Provided data:
## Begin

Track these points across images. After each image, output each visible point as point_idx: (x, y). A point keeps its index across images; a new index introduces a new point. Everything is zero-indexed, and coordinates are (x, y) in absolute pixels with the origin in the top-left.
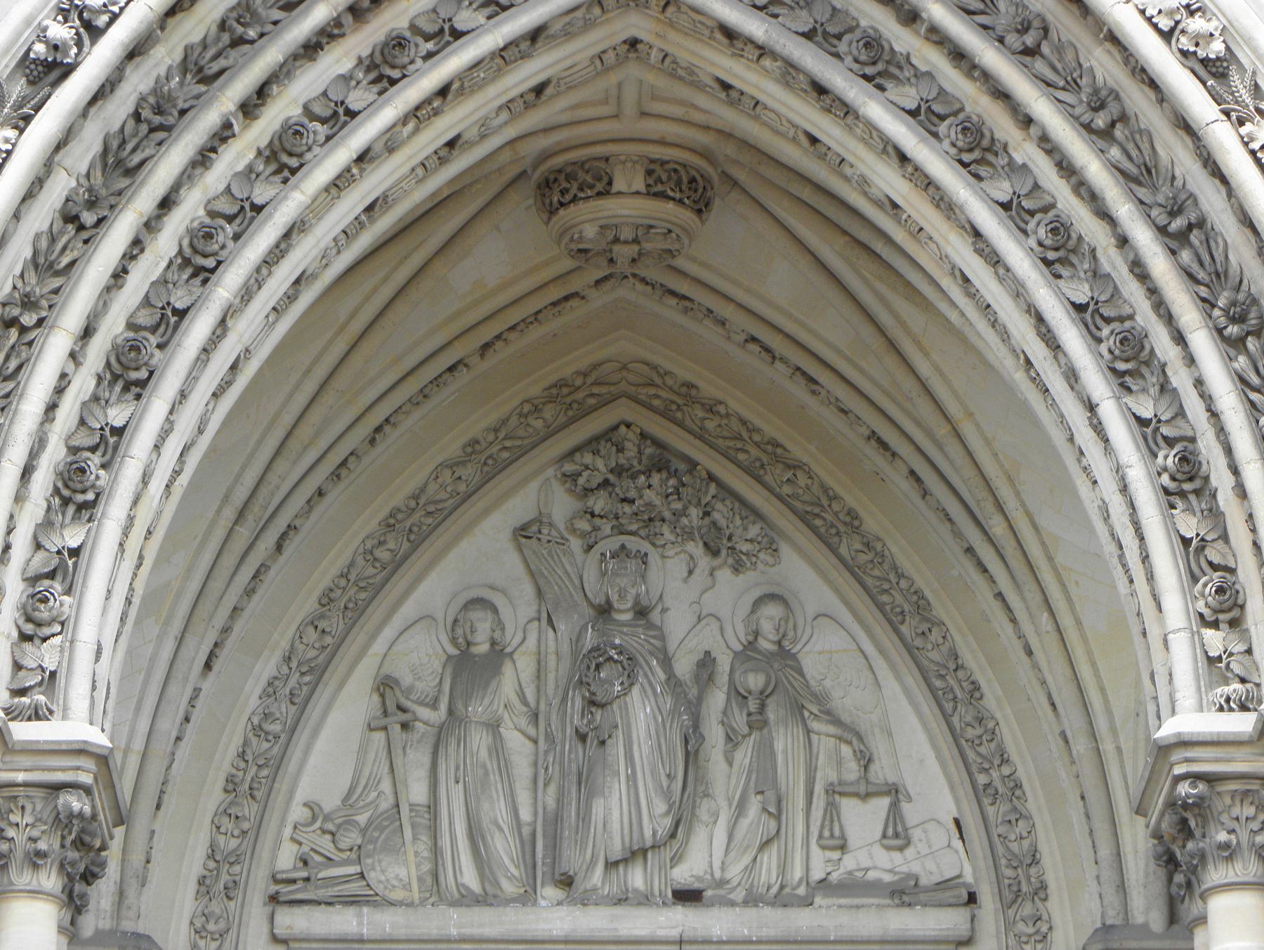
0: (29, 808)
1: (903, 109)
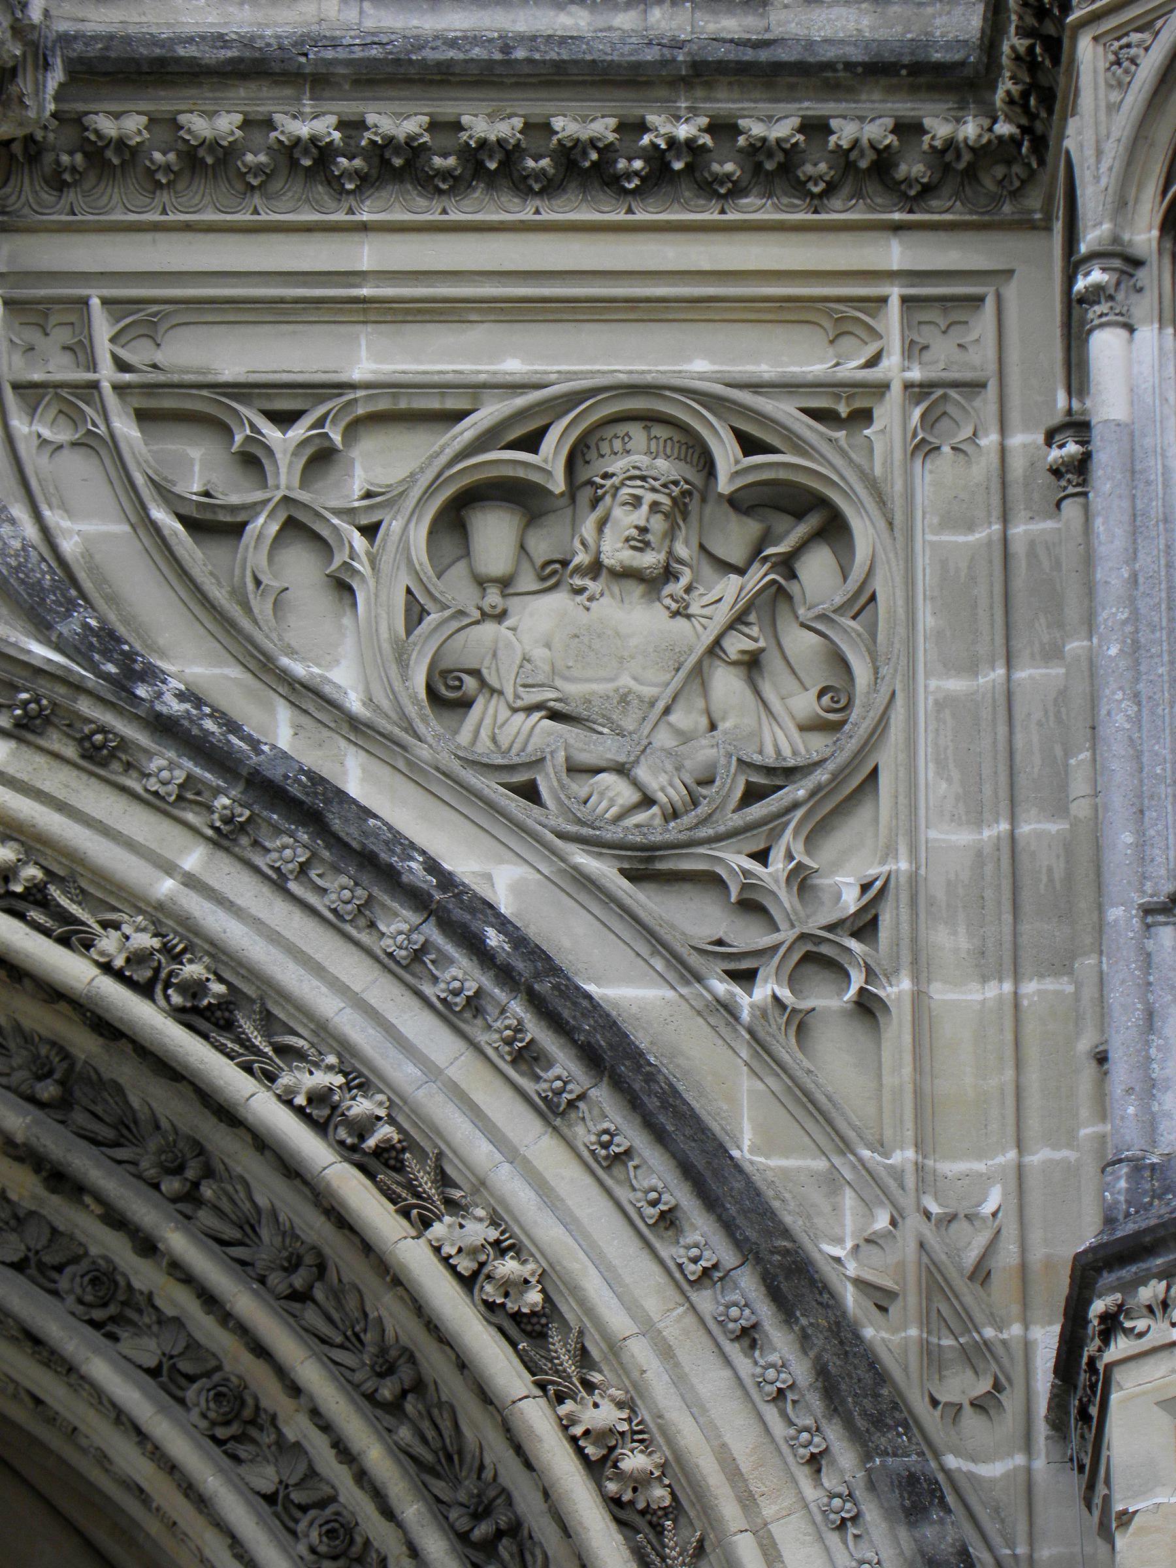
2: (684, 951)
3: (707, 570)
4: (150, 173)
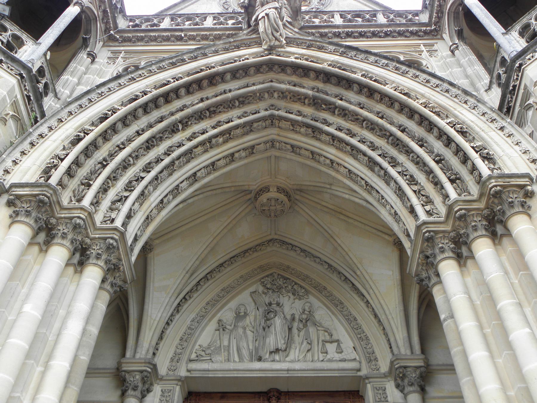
0: (99, 244)
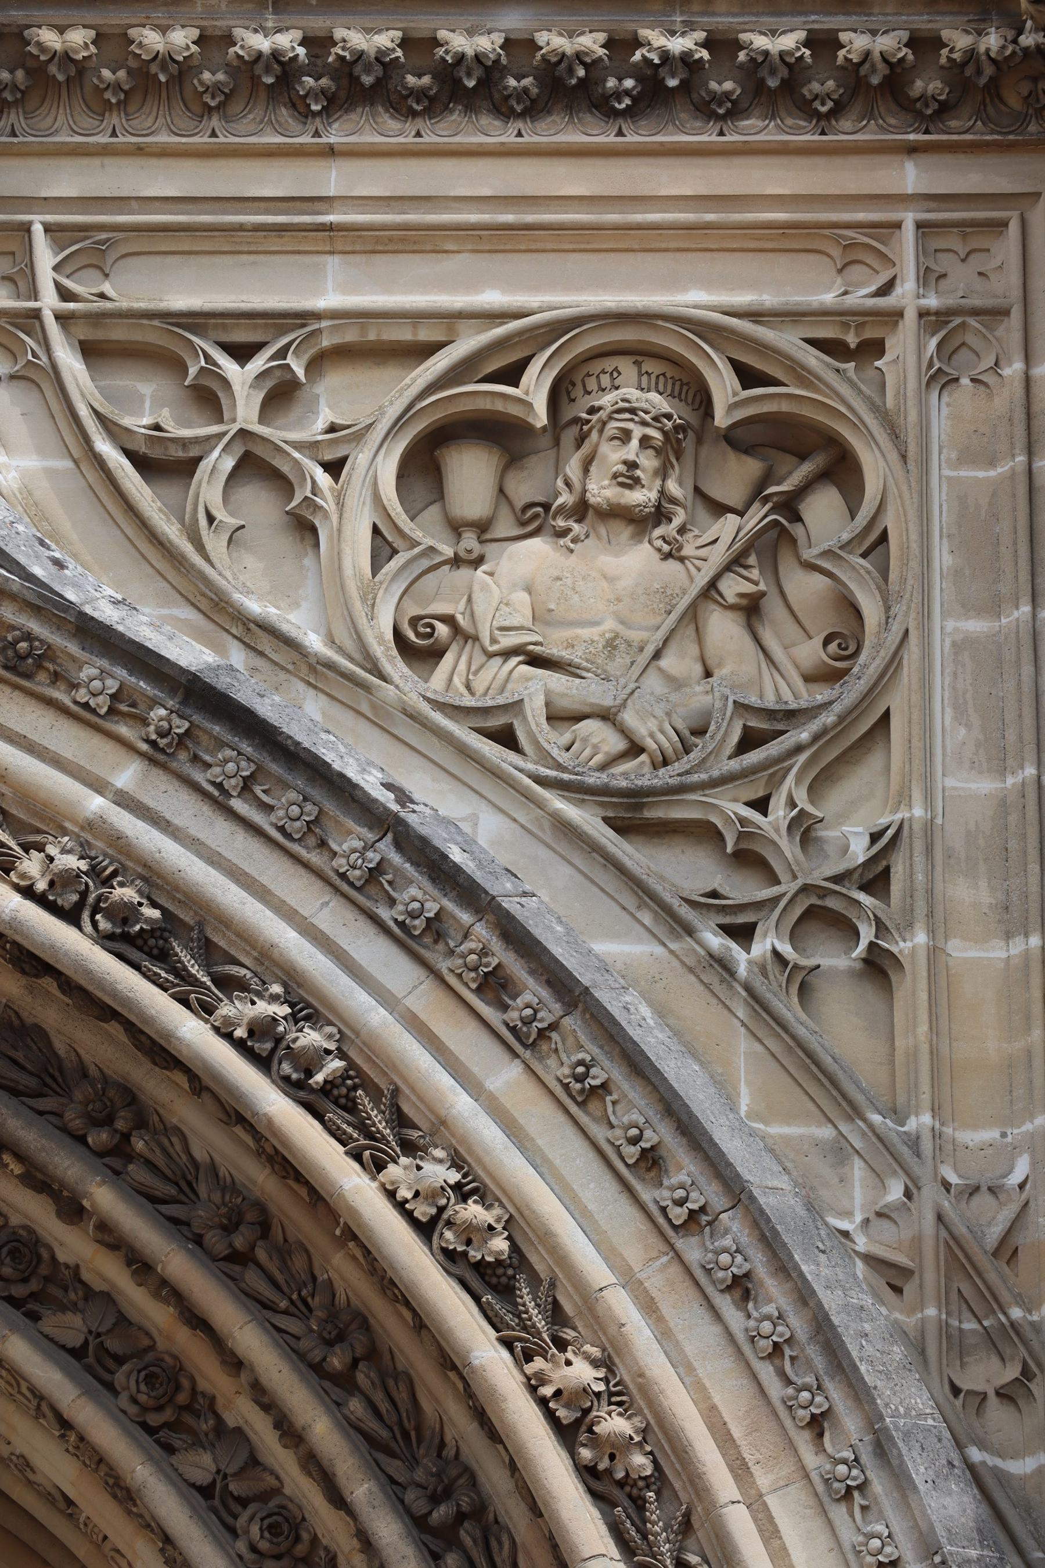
1: (63, 1347)
2: (675, 903)
3: (702, 514)
4: (99, 91)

## End

Exercise aim: Copy all the records above, changing "top-left" to "upper-left" and keeping every other word the same. Omit the pictures from your copy.

Expected answer:
Track these points across images. After each image, output each visible point as point_idx: (x, y). A point keeps its index across images; a new index introduces a new point. Everything is zero-indexed, and coordinates are (x, y) in absolute pixels with the origin in the upper-left.
0: (29, 808)
1: (903, 109)
2: (684, 951)
3: (707, 570)
4: (150, 173)
0: (99, 244)
1: (63, 1347)
2: (675, 903)
3: (702, 514)
4: (99, 91)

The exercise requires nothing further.